→ WHAT IS EXPECTED: Write the data out again exactly, dropping any images it holds.

Start of DATA BLOCK

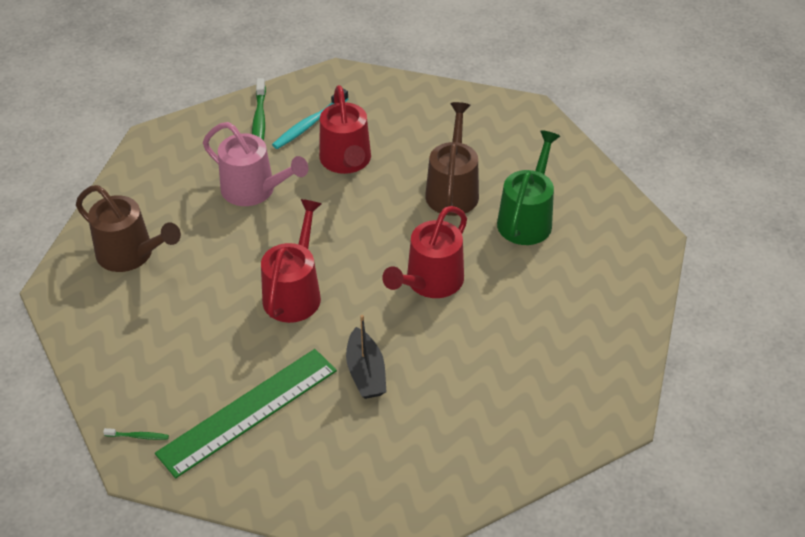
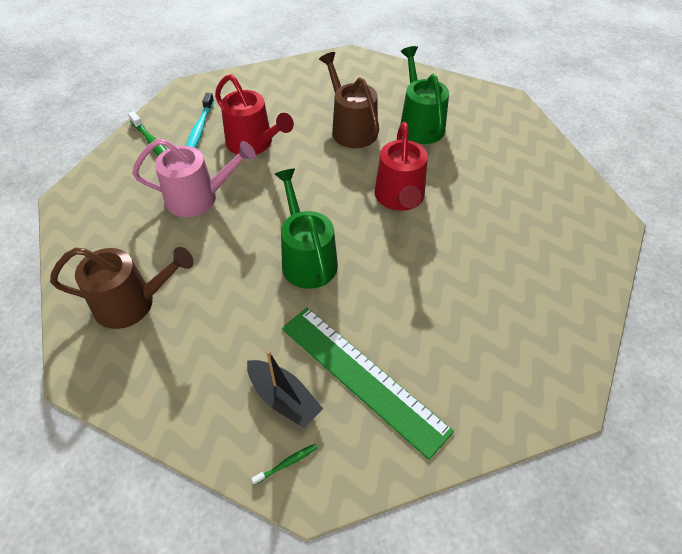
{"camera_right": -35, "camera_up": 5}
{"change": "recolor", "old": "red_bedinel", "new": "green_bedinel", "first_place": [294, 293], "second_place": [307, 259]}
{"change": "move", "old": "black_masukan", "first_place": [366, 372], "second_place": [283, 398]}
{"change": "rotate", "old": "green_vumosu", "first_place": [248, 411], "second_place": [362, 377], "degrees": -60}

End of DATA BLOCK

→ WRITTEN RESPONSE:
{"camera_right": -35, "camera_up": 5}
{"change": "recolor", "old": "red_bedinel", "new": "green_bedinel", "first_place": [294, 293], "second_place": [307, 259]}
{"change": "move", "old": "black_masukan", "first_place": [366, 372], "second_place": [283, 398]}
{"change": "rotate", "old": "green_vumosu", "first_place": [248, 411], "second_place": [362, 377], "degrees": -60}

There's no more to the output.